--- What you have to do ---
Report all lines in the records that hold the string "green".

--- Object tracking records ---
'''
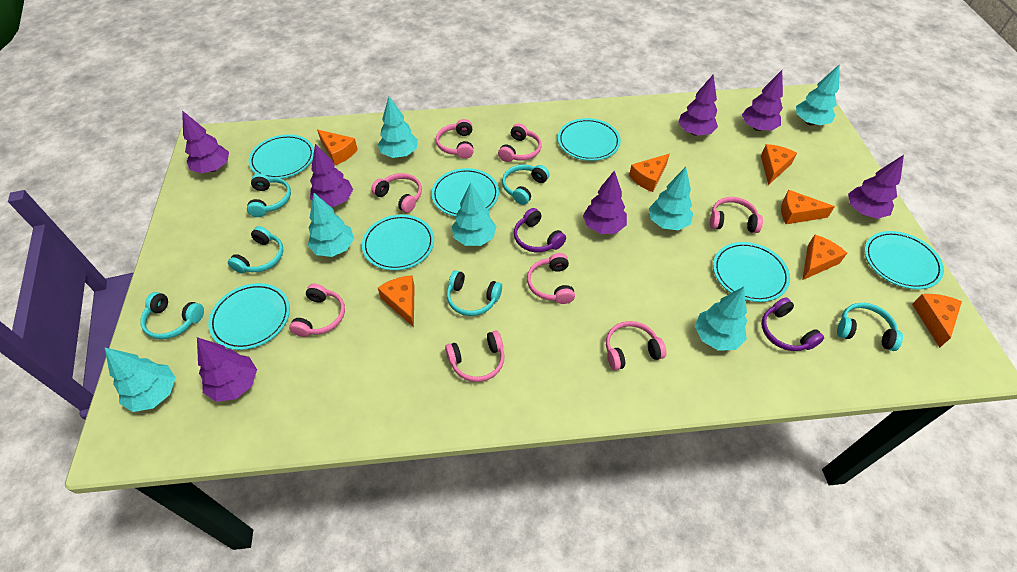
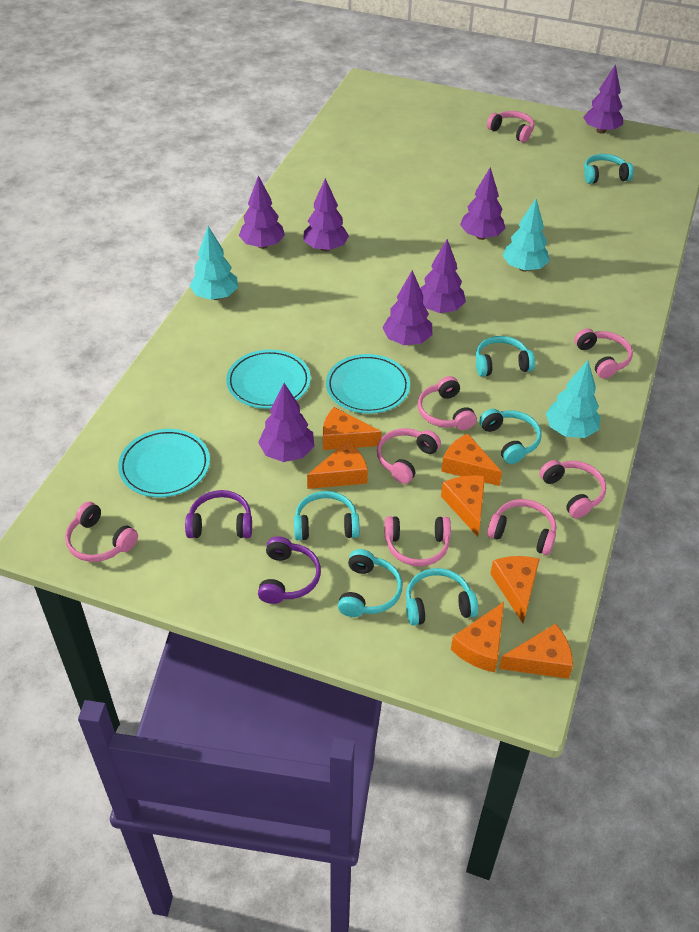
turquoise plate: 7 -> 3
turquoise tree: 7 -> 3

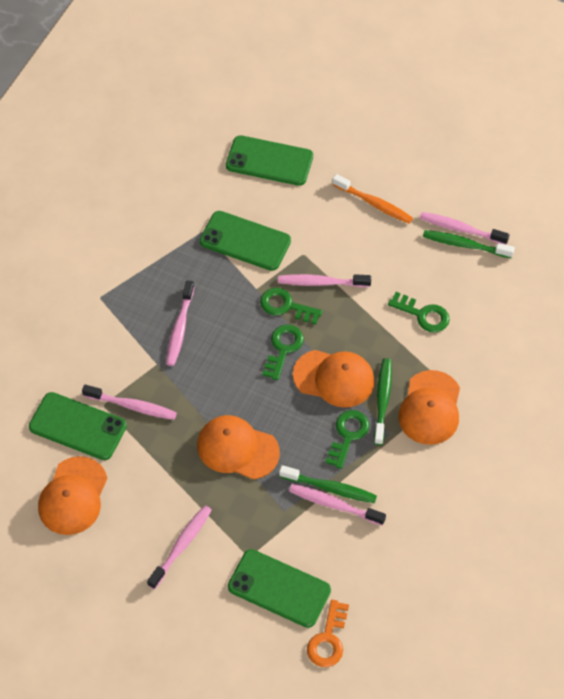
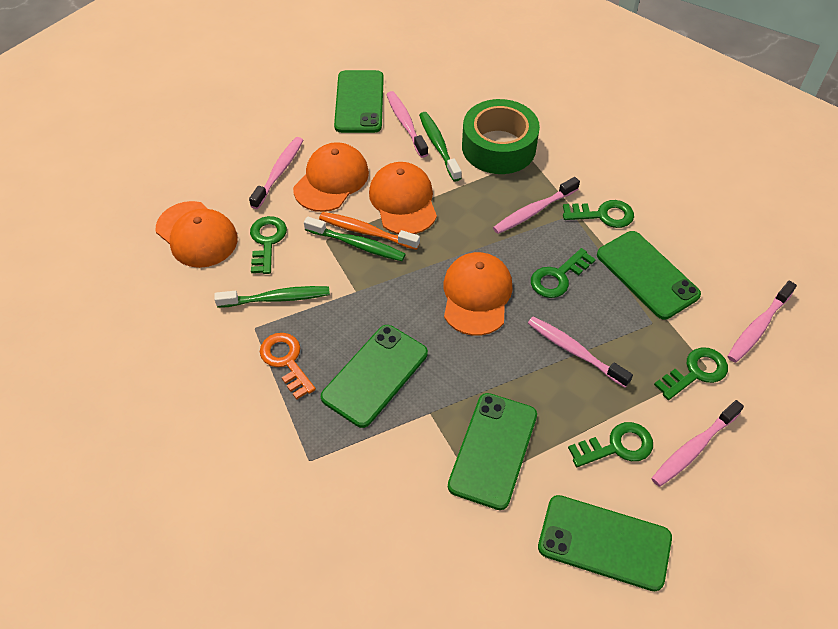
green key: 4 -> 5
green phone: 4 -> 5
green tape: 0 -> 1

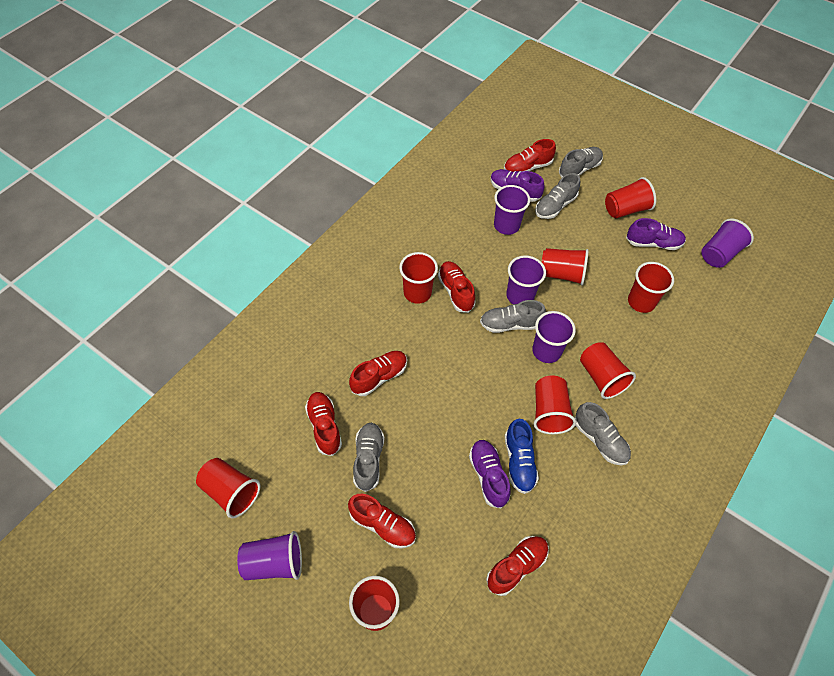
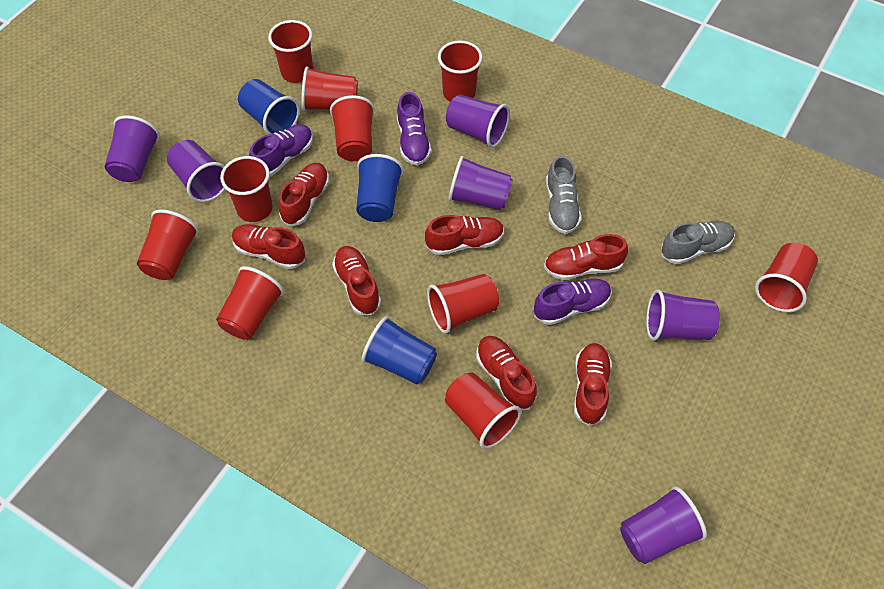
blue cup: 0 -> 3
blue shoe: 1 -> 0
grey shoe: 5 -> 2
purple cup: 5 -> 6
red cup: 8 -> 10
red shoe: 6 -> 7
'''
--- Solved exercise ---
green key: 4 -> 5
green phone: 4 -> 5
green tape: 0 -> 1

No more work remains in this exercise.